SUPPLIED DATA:
*** Block opens ***
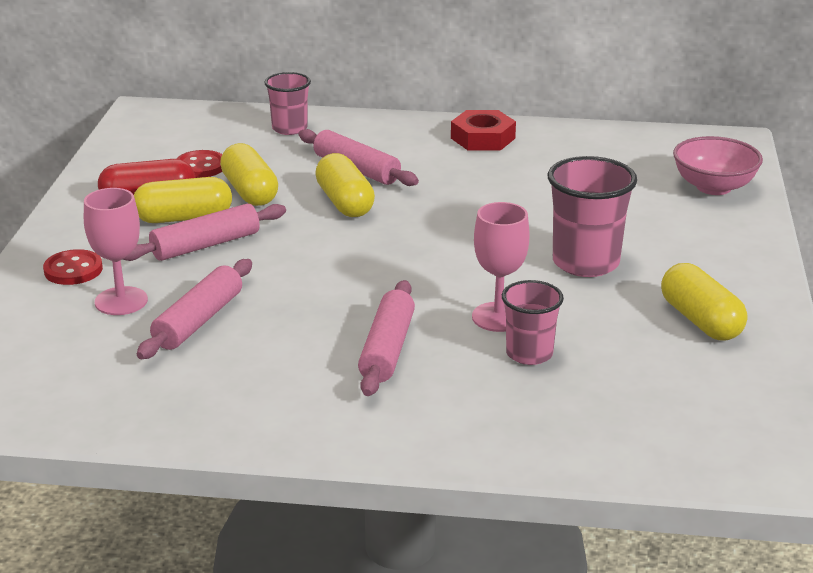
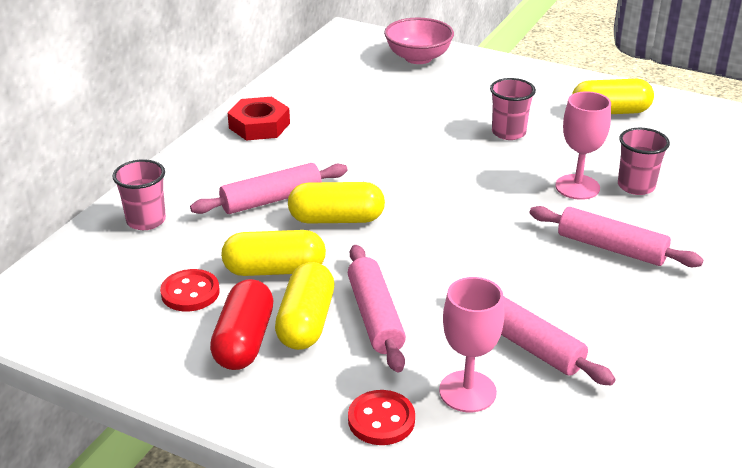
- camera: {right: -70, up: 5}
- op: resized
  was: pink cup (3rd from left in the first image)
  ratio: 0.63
*** Block closes ***
Leave the images out and transcribe the remaining data above word for word.

- camera: {right: -70, up: 5}
- op: resized
  was: pink cup (3rd from left in the first image)
  ratio: 0.63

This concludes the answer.